Leaving out the pictures, return word for word the stretch of entries below from the line holding "D3: LED orange" through the line holding "R7: 1.8k (+3V3, W22) -> 1.8k (GND, W22)".

*** TASK INPUTS Section Begins ***

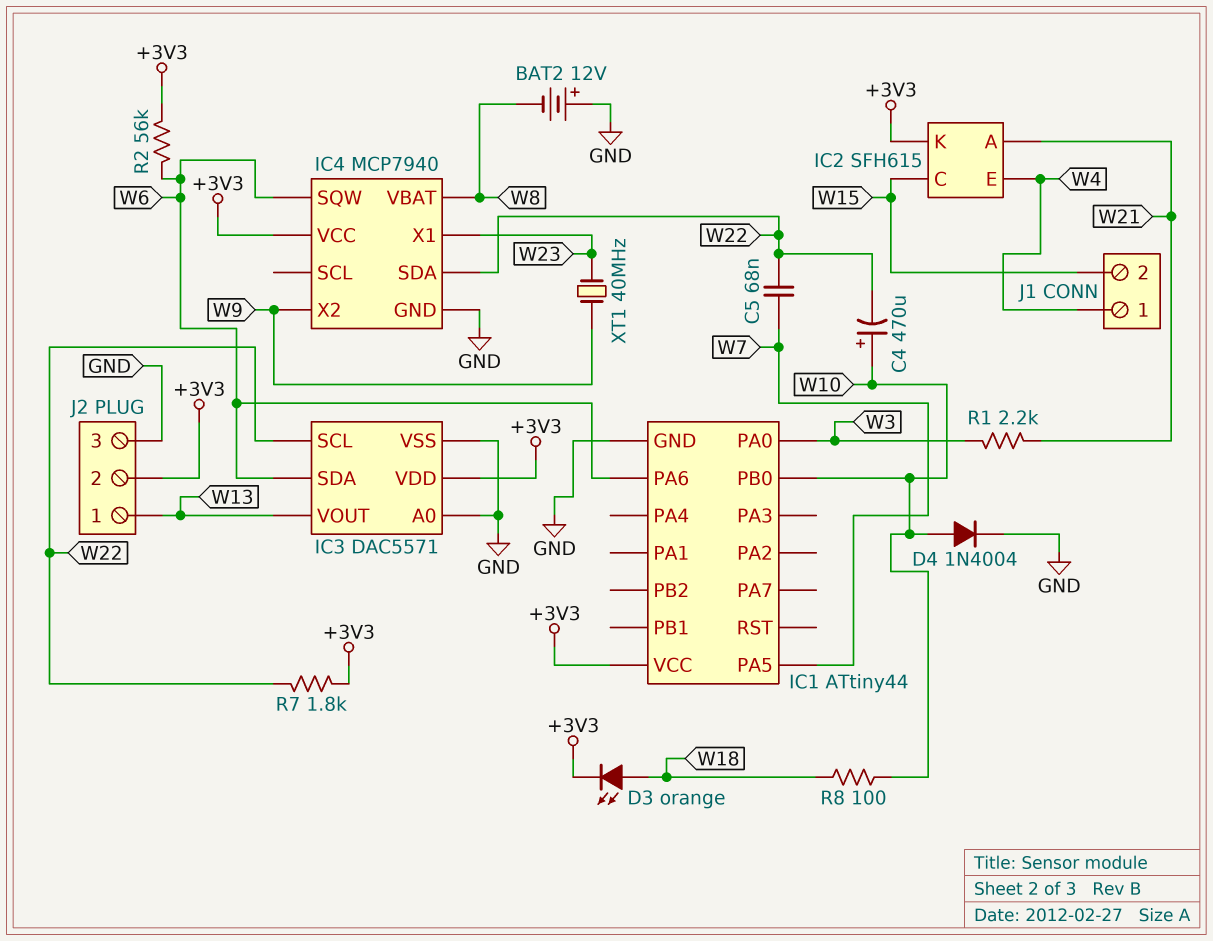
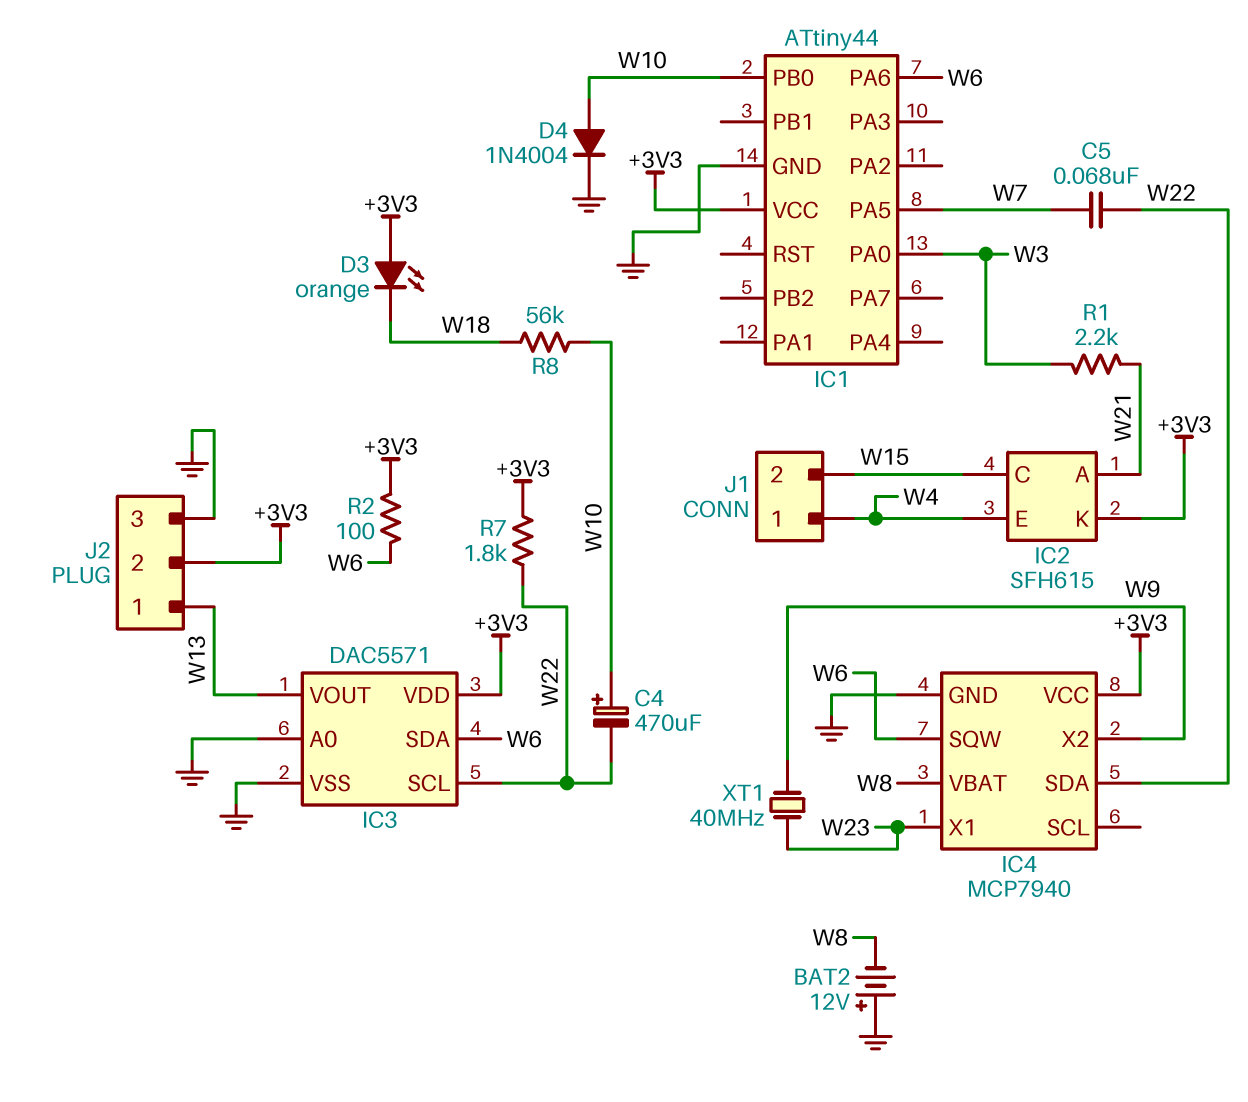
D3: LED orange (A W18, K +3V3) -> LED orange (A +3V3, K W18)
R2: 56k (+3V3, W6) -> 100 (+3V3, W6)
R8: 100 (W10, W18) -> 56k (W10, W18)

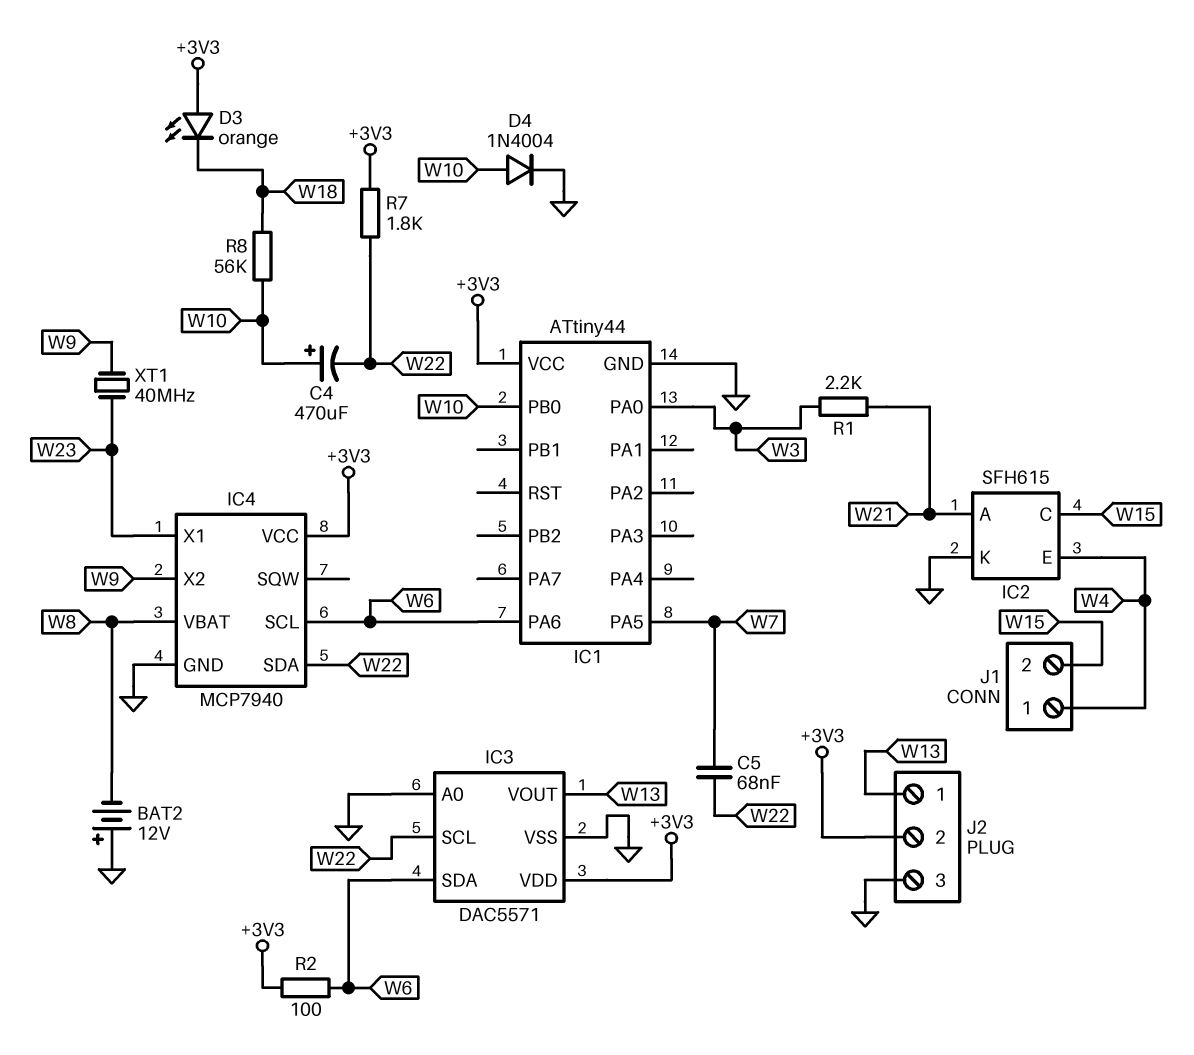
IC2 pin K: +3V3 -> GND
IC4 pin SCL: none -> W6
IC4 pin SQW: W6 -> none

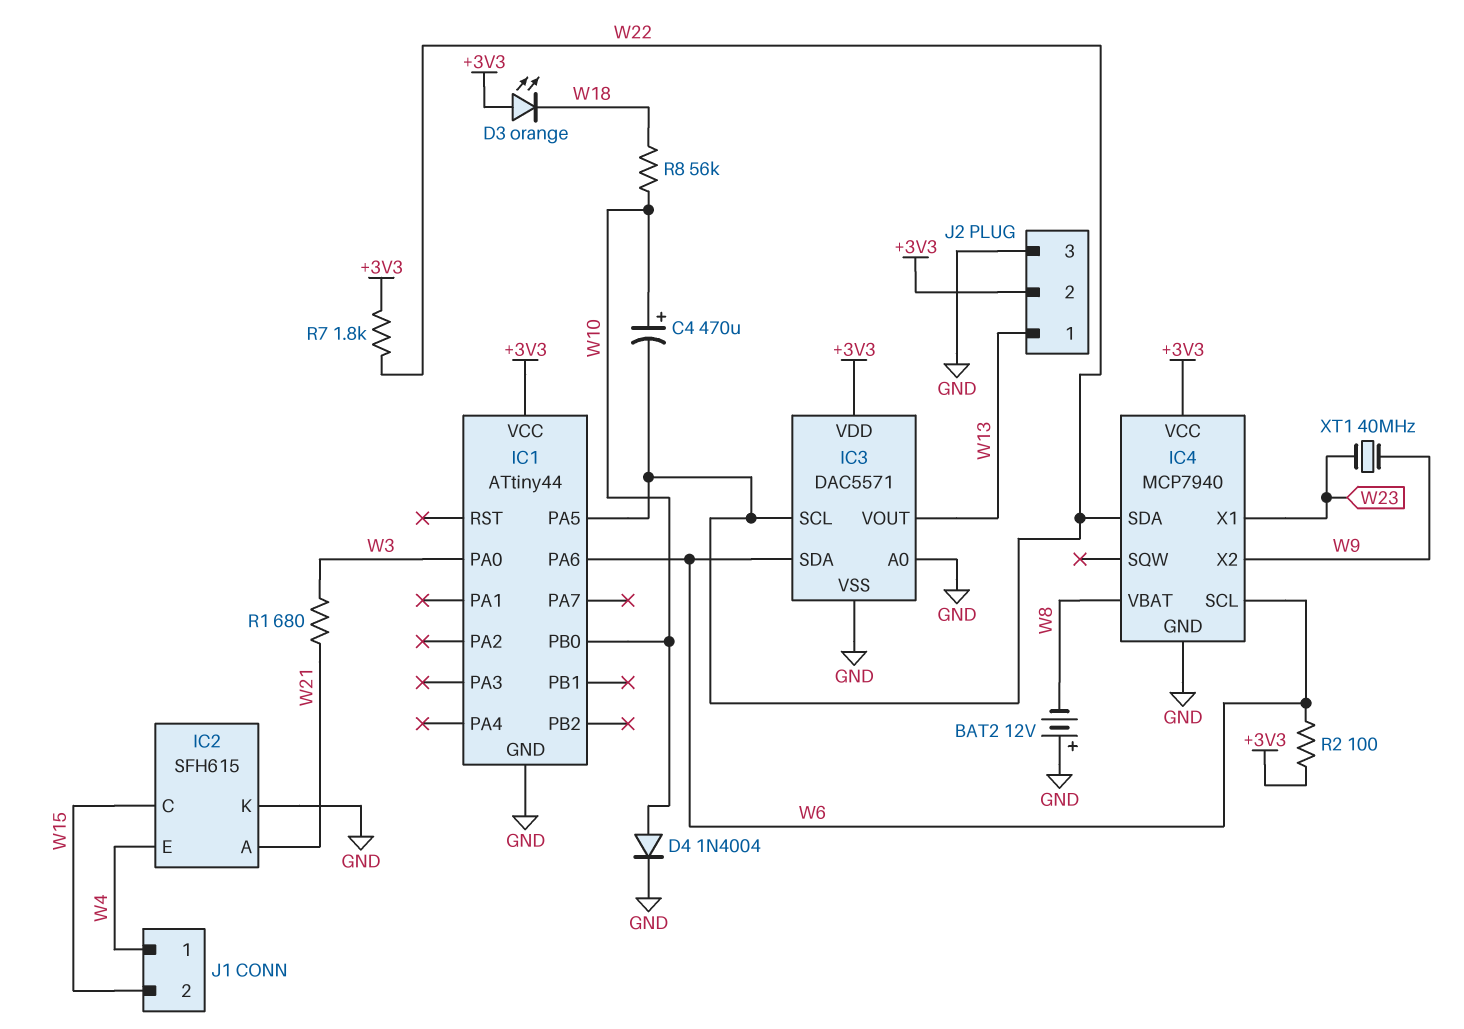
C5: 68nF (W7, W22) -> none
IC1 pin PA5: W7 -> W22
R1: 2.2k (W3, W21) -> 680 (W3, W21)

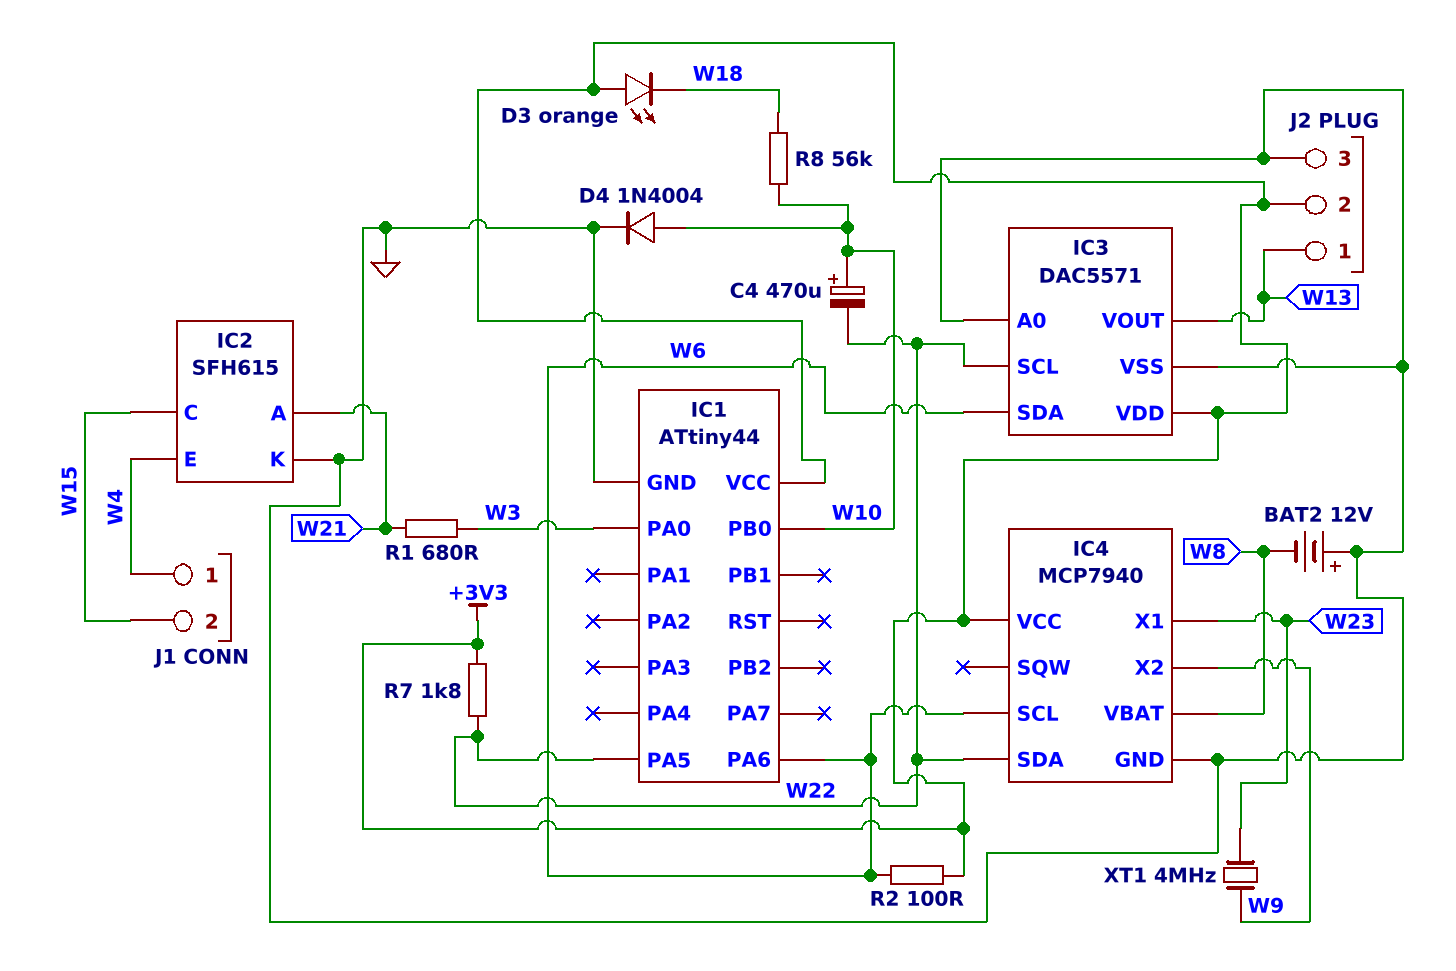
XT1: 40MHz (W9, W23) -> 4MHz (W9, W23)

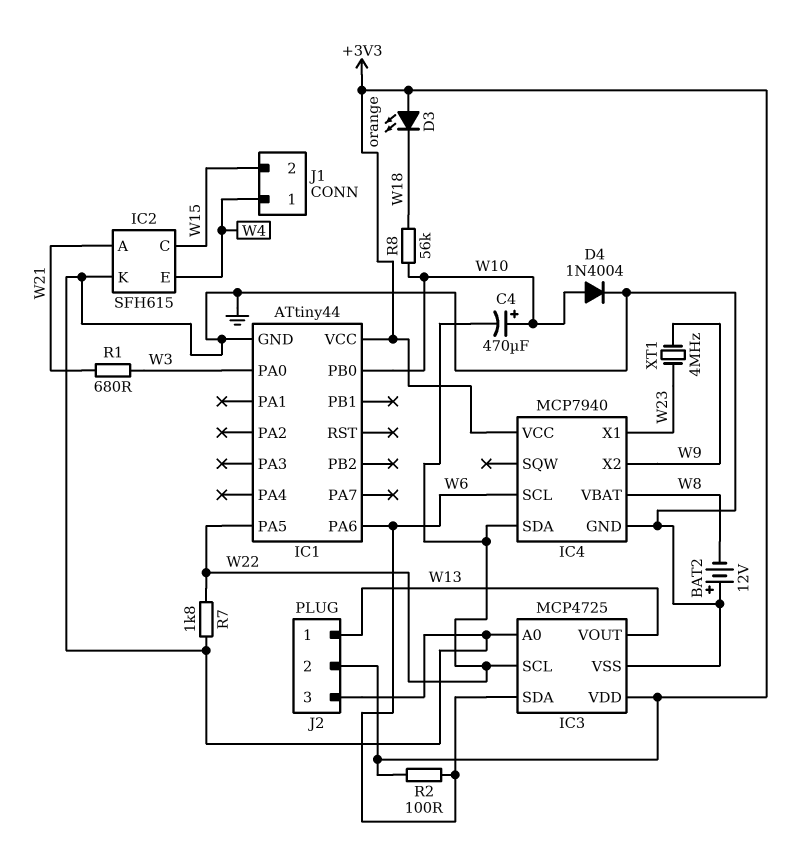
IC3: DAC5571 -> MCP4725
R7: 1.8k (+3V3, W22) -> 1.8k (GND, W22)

*** TASK INPUTS Section Ends ***
*** TASK INPUTS Section Begins ***

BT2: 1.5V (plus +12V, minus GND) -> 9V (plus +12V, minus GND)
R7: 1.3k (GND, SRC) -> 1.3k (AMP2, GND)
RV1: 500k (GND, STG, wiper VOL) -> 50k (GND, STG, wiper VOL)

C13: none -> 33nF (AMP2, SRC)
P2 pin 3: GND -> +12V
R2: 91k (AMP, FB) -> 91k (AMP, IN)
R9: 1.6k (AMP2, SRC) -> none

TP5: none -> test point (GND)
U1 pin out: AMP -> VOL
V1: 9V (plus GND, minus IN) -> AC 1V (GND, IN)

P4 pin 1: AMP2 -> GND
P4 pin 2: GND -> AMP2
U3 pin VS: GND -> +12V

*** TASK INPUTS Section Ends ***

● **WORKED SOLUTION**:
D3: LED orange (A W18, K +3V3) -> LED orange (A +3V3, K W18)
R2: 56k (+3V3, W6) -> 100 (+3V3, W6)
R8: 100 (W10, W18) -> 56k (W10, W18)

IC2 pin K: +3V3 -> GND
IC4 pin SCL: none -> W6
IC4 pin SQW: W6 -> none

C5: 68nF (W7, W22) -> none
IC1 pin PA5: W7 -> W22
R1: 2.2k (W3, W21) -> 680 (W3, W21)

XT1: 40MHz (W9, W23) -> 4MHz (W9, W23)

IC3: DAC5571 -> MCP4725
R7: 1.8k (+3V3, W22) -> 1.8k (GND, W22)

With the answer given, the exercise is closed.